** DATA EXTRACT follows **
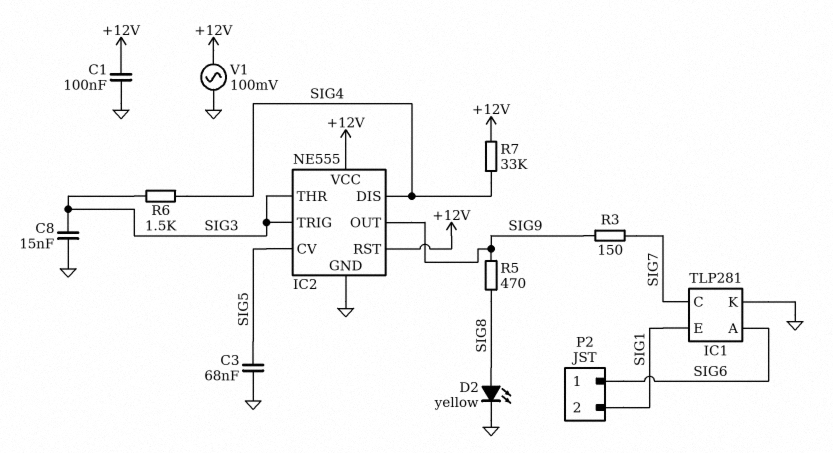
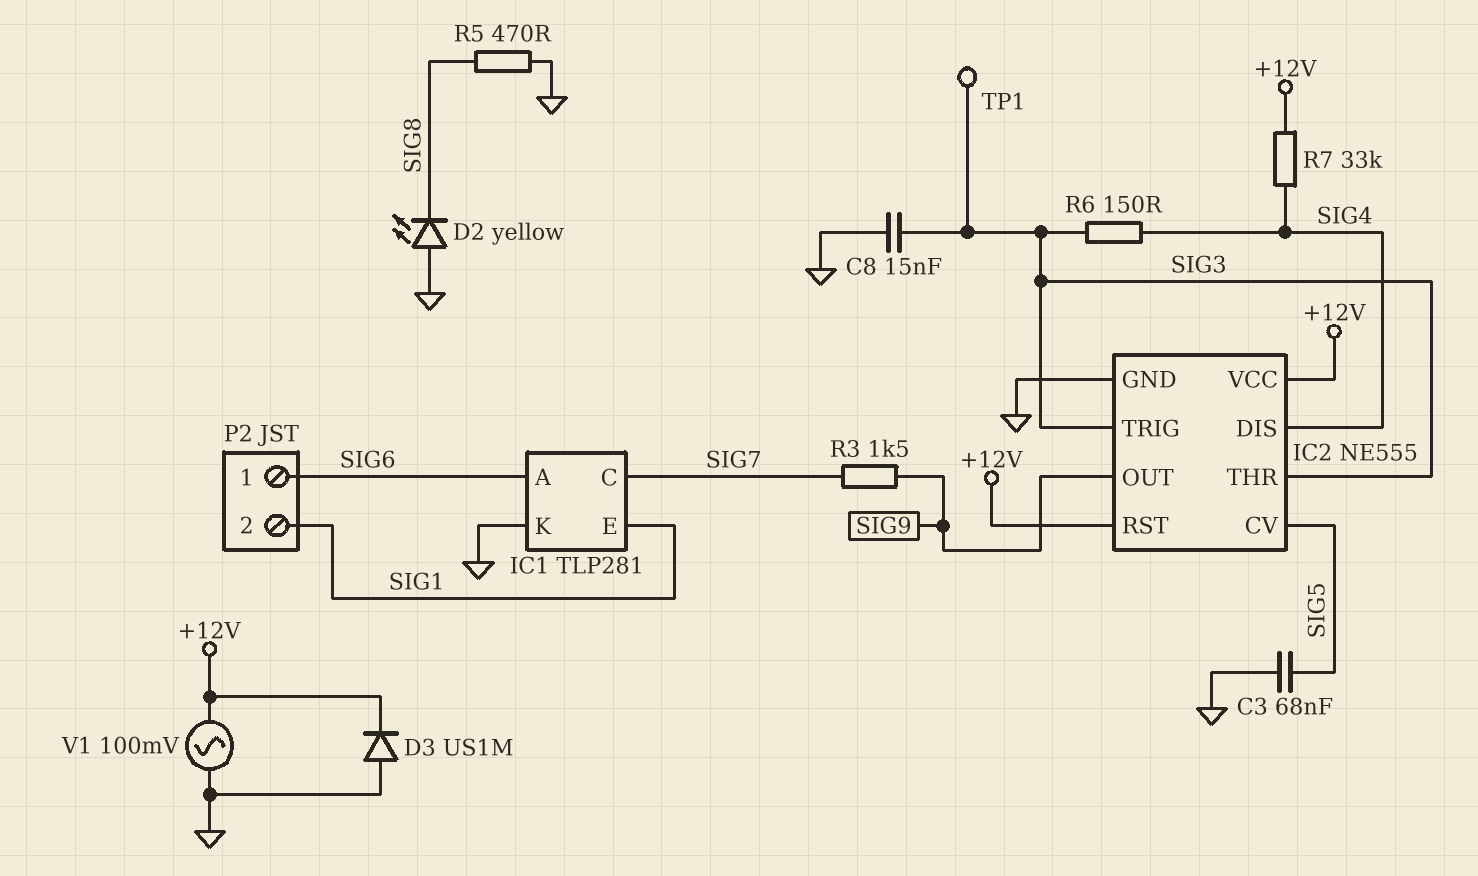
C1: 100nF (+12V, GND) -> none
D2: LED yellow (A SIG8, K GND) -> LED yellow (A GND, K SIG8)
D3: none -> diode US1M (A GND, K +12V)
R3: 150 (SIG7, SIG9) -> 1.5k (SIG7, SIG9)
R5: 470 (SIG8, SIG9) -> 470 (GND, SIG8)
R6: 1.5k (SIG3, SIG4) -> 150 (SIG3, SIG4)
TP1: none -> test point (SIG3)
** End of DATA EXTRACT **
_ACTIVITY_: The job is to set down the whole listing exactly, excluding any images.

_TASK RESULT_:
C1: 100nF (+12V, GND) -> none
D2: LED yellow (A SIG8, K GND) -> LED yellow (A GND, K SIG8)
D3: none -> diode US1M (A GND, K +12V)
R3: 150 (SIG7, SIG9) -> 1.5k (SIG7, SIG9)
R5: 470 (SIG8, SIG9) -> 470 (GND, SIG8)
R6: 1.5k (SIG3, SIG4) -> 150 (SIG3, SIG4)
TP1: none -> test point (SIG3)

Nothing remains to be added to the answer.